**Raw data:**
——————————

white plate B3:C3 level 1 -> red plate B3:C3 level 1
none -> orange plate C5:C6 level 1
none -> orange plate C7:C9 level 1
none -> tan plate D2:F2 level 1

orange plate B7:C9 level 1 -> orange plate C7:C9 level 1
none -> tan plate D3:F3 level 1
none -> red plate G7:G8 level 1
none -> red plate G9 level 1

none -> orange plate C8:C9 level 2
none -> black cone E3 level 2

——————————

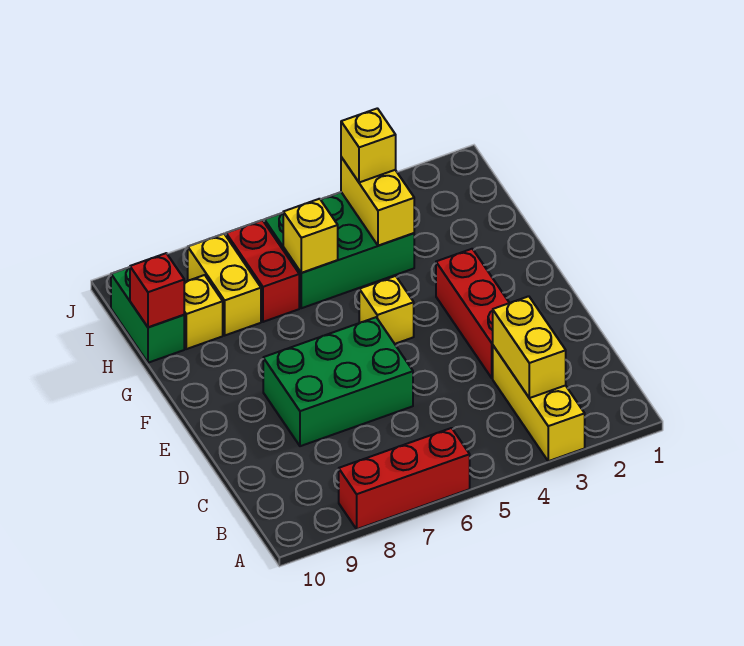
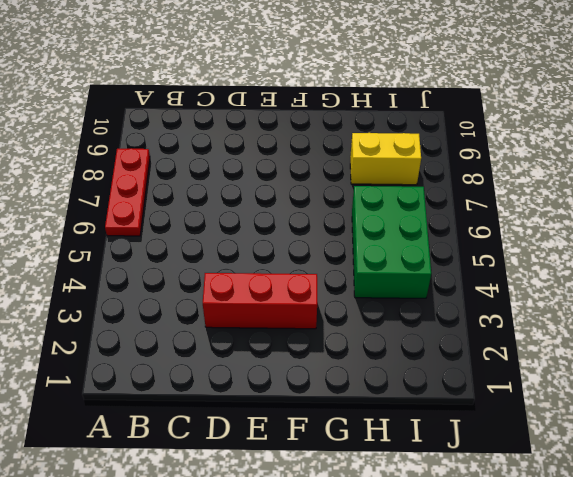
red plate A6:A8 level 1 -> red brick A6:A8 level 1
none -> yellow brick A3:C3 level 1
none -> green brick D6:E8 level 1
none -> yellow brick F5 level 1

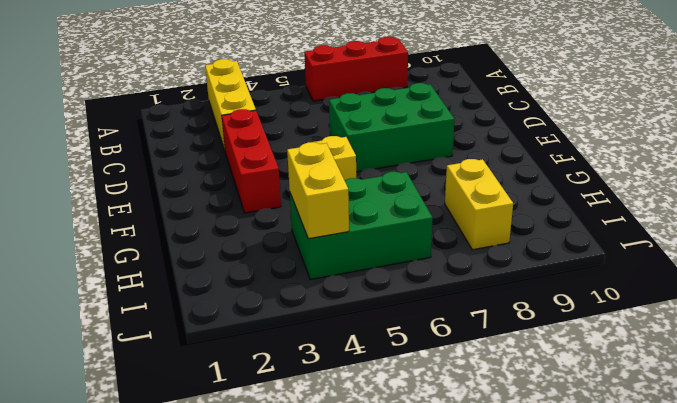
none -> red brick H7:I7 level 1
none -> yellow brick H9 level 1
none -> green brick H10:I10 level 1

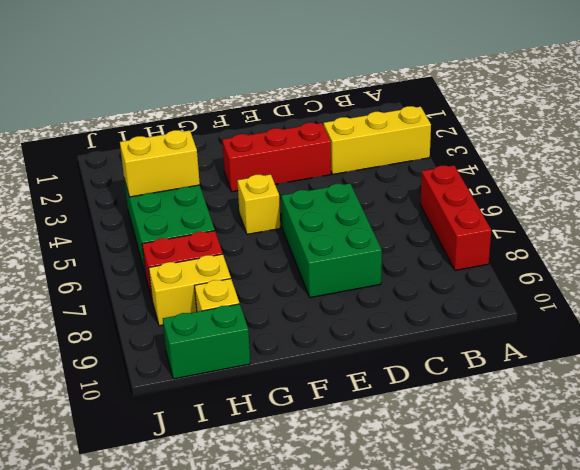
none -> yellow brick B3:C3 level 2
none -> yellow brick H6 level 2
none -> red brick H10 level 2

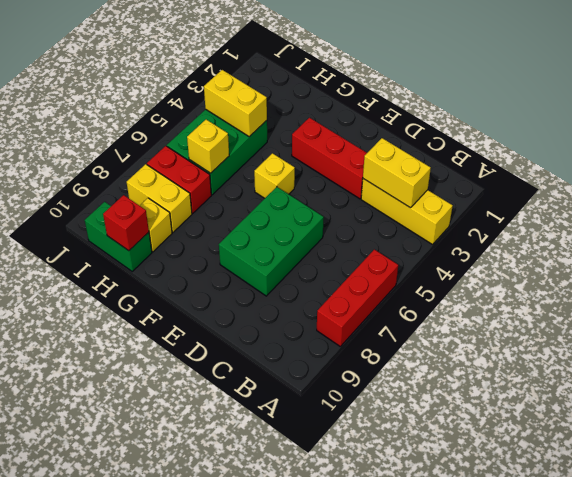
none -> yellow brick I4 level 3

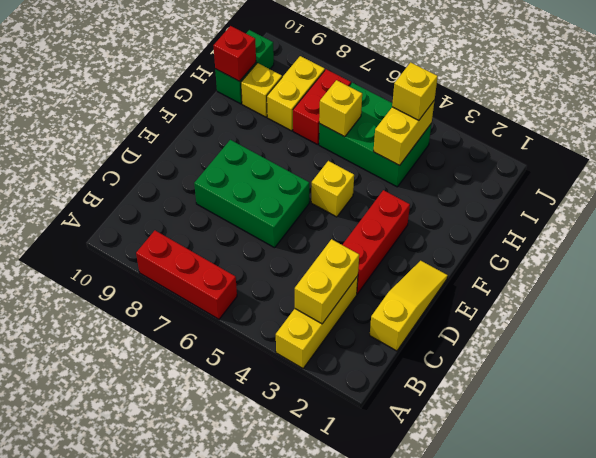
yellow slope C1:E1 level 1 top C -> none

——————————

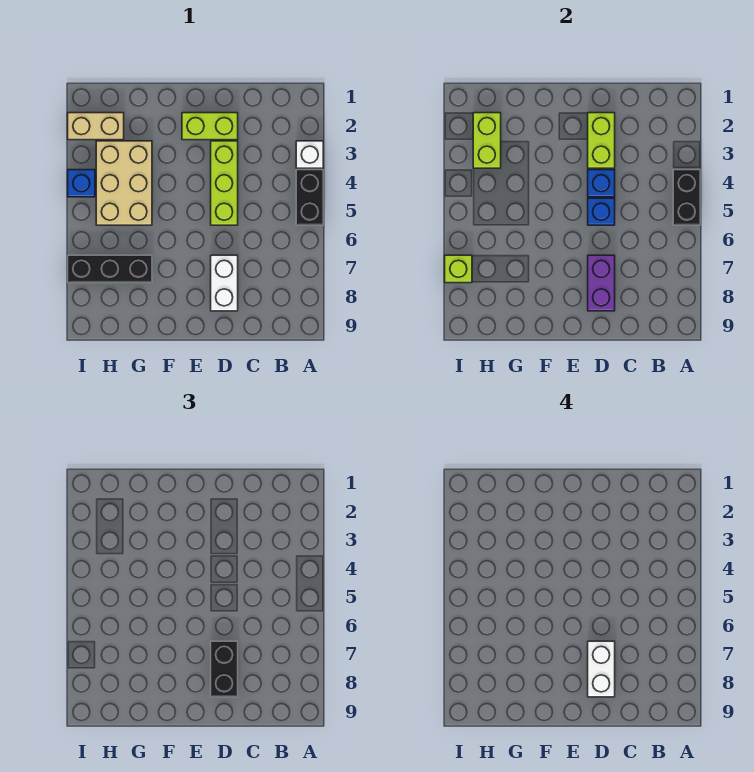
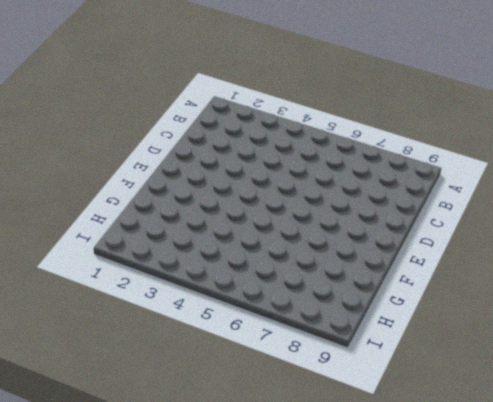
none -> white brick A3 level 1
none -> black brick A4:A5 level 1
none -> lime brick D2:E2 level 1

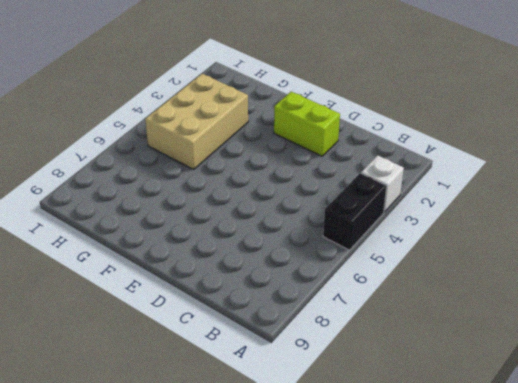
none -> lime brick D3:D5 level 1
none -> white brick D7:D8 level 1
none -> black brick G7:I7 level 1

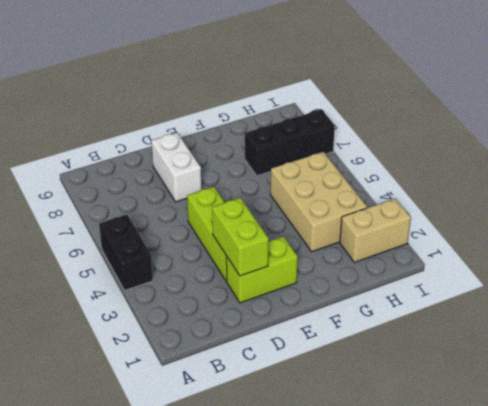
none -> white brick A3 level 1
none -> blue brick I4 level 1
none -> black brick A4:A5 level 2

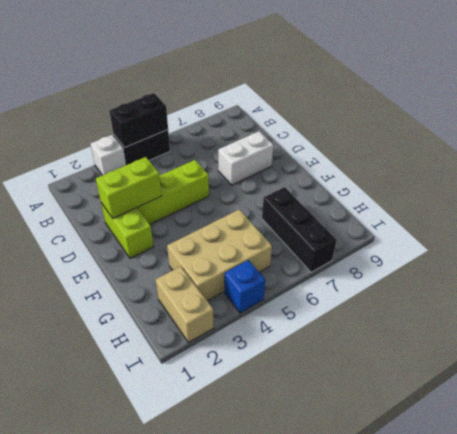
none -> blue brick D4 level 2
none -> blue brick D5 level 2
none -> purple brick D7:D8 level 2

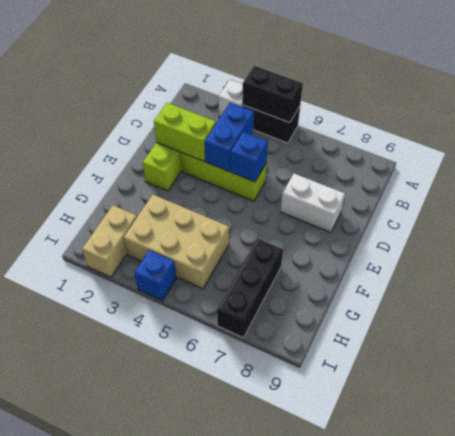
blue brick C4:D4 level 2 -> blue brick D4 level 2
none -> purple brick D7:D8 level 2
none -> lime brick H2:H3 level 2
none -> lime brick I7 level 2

——————————

**Action item:**
Give back, unchanged, the run of lines in the listing above that begins at the line containing "white plate B3:C3" and ends at the line containing "none -> black cone E3 level 2", both included.

**Answer space:**
white plate B3:C3 level 1 -> red plate B3:C3 level 1
none -> orange plate C5:C6 level 1
none -> orange plate C7:C9 level 1
none -> tan plate D2:F2 level 1

orange plate B7:C9 level 1 -> orange plate C7:C9 level 1
none -> tan plate D3:F3 level 1
none -> red plate G7:G8 level 1
none -> red plate G9 level 1

none -> orange plate C8:C9 level 2
none -> black cone E3 level 2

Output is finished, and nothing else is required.